**Task objective**. In this material, which lines include the string "stacking"? Show them.

**Provided records**.

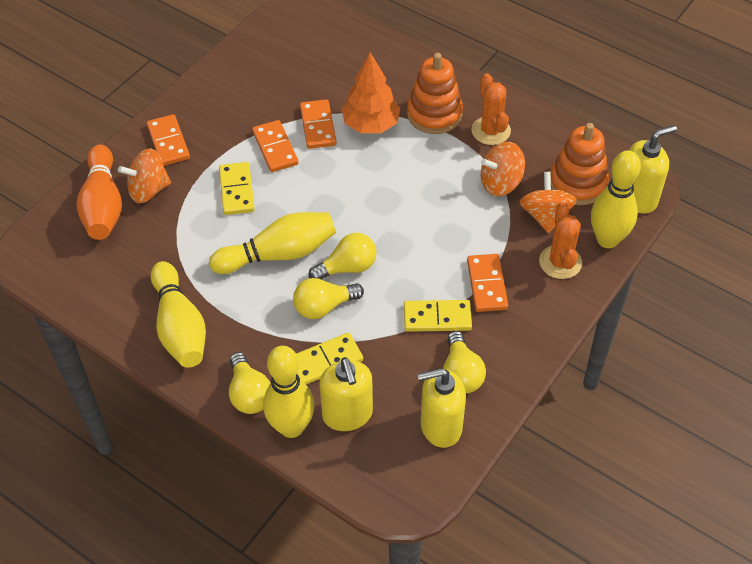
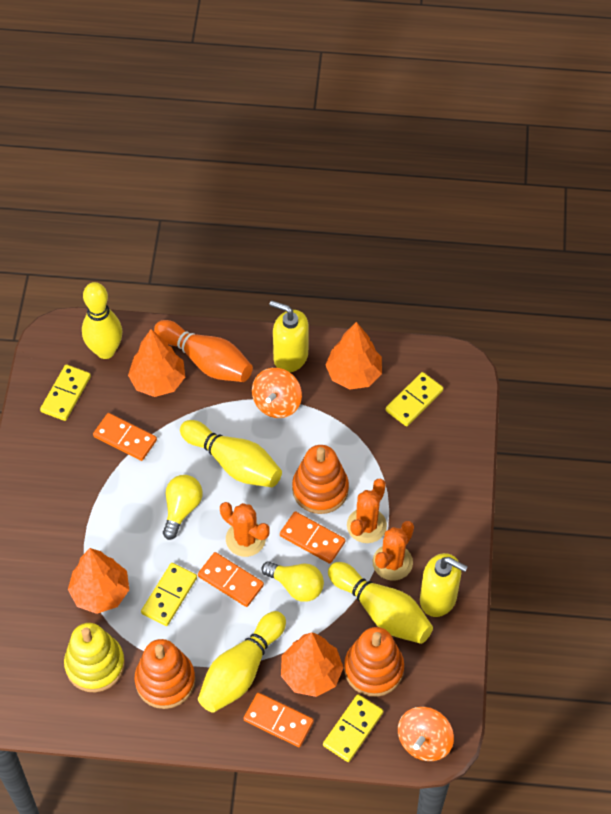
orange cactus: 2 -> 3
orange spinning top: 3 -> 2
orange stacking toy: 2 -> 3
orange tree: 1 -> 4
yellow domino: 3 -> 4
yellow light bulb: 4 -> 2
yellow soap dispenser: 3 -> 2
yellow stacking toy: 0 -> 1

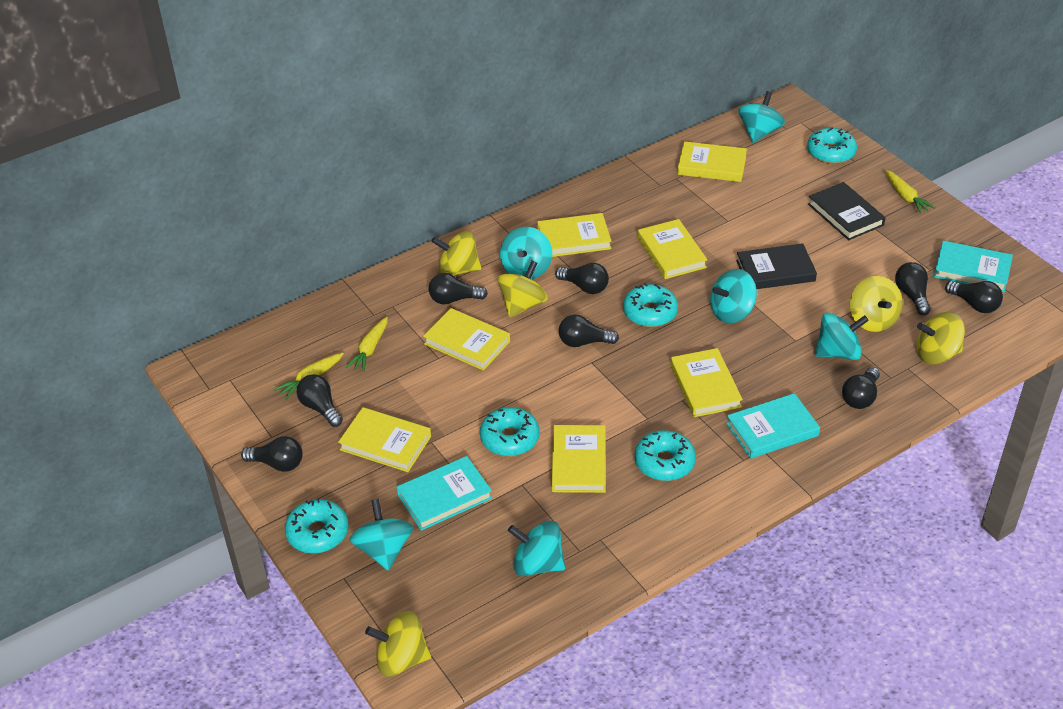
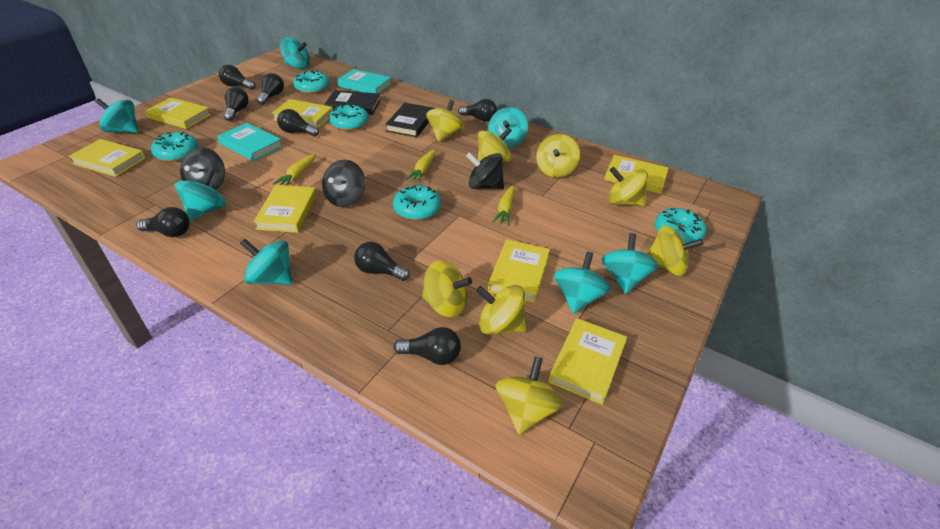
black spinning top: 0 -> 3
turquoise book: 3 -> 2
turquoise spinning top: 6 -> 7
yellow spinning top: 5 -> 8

**Exercise solution**.
orange stacking toy: 2 -> 3
yellow stacking toy: 0 -> 1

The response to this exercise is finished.